Entries provided:
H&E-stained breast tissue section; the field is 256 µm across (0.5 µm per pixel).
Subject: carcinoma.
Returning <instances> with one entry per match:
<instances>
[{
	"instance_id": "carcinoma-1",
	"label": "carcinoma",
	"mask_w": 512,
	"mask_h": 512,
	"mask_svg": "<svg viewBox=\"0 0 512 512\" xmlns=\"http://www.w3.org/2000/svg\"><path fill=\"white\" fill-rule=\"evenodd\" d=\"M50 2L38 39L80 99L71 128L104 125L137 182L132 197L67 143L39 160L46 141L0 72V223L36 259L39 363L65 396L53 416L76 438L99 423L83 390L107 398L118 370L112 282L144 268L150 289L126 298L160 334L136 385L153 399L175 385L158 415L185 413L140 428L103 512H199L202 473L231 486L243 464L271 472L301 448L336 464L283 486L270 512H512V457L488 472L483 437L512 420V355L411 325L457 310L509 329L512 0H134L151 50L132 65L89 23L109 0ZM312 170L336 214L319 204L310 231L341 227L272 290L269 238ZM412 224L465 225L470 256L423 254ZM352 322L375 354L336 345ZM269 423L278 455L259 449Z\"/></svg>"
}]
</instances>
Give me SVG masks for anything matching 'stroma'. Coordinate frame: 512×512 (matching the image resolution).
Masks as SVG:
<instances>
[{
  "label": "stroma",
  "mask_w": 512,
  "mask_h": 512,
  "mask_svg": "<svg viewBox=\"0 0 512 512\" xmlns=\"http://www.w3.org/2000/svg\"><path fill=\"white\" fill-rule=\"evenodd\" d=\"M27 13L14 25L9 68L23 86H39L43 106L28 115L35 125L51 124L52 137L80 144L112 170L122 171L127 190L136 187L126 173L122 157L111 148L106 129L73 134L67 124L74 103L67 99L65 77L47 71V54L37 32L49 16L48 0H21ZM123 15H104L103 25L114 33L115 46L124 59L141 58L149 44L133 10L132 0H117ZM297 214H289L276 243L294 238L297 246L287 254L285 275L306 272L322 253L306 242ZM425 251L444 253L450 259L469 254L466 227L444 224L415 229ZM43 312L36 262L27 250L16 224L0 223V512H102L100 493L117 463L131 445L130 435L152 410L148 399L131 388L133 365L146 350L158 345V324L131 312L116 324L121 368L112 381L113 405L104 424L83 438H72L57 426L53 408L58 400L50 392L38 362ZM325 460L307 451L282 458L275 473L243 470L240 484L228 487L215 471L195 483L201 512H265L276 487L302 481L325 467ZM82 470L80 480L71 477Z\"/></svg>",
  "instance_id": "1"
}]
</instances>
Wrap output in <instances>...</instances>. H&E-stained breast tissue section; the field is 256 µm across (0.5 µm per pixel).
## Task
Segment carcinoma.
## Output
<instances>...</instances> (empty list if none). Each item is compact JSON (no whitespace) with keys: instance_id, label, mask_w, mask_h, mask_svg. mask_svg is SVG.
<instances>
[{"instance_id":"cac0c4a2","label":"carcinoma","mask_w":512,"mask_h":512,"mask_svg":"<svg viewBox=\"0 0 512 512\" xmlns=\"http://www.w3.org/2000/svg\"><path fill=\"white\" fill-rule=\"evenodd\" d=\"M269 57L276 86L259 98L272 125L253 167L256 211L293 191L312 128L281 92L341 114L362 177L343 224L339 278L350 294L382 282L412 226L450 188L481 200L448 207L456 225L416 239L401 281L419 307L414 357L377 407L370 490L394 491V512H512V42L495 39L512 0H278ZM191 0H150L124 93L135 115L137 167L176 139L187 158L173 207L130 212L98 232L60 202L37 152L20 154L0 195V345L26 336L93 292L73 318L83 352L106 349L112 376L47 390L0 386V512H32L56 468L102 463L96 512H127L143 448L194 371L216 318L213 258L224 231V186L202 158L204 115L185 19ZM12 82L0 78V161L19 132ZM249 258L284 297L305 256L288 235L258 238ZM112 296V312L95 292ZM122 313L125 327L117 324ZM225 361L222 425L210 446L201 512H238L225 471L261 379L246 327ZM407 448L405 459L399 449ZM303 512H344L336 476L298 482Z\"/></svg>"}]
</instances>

Exercise prompt:
Look over the listing above. Pick out and copy every line that includes "field".

Solution to the exercise:
H&E-stained breast tissue section; the field is 256 µm across (0.5 µm per pixel).
Wrap output in <instances>...</instances>. H&E-stained breast tissue section; the field is 256 µm across (0.5 µm per pixel).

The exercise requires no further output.